• Task input:
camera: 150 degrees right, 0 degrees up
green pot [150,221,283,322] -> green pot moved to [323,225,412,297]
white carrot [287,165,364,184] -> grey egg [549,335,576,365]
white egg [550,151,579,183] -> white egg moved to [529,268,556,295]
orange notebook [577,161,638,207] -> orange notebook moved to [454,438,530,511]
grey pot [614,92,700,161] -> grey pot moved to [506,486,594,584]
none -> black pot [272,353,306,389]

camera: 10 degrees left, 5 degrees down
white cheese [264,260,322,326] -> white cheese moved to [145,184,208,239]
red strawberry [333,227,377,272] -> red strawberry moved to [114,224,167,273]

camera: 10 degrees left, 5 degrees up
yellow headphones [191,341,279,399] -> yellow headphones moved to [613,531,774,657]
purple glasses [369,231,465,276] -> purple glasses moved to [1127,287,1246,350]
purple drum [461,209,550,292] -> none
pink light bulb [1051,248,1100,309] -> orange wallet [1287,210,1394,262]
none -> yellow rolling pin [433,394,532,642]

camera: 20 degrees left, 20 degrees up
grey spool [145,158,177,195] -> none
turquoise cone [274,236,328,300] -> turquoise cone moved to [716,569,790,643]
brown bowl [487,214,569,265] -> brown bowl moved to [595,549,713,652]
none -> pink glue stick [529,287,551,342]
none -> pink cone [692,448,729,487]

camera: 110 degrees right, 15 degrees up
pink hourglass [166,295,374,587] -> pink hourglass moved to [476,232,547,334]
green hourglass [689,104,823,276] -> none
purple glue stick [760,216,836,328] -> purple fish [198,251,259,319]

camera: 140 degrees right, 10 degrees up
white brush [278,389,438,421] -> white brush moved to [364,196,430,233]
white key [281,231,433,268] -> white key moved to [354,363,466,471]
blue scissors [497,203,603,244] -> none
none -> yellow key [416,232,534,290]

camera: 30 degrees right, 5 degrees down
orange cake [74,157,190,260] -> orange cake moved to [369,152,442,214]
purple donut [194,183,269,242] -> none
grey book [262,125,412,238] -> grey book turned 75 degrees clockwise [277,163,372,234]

• What you need to do: Return, unchanged, the run of lines above that opens with the line containing "purple drum [461,209,550,292] -> none" and closes with the line containing "camera: 140 degrees right, 10 degrees up". Include both.

• Written answer:
purple drum [461,209,550,292] -> none
pink light bulb [1051,248,1100,309] -> orange wallet [1287,210,1394,262]
none -> yellow rolling pin [433,394,532,642]

camera: 20 degrees left, 20 degrees up
grey spool [145,158,177,195] -> none
turquoise cone [274,236,328,300] -> turquoise cone moved to [716,569,790,643]
brown bowl [487,214,569,265] -> brown bowl moved to [595,549,713,652]
none -> pink glue stick [529,287,551,342]
none -> pink cone [692,448,729,487]

camera: 110 degrees right, 15 degrees up
pink hourglass [166,295,374,587] -> pink hourglass moved to [476,232,547,334]
green hourglass [689,104,823,276] -> none
purple glue stick [760,216,836,328] -> purple fish [198,251,259,319]

camera: 140 degrees right, 10 degrees up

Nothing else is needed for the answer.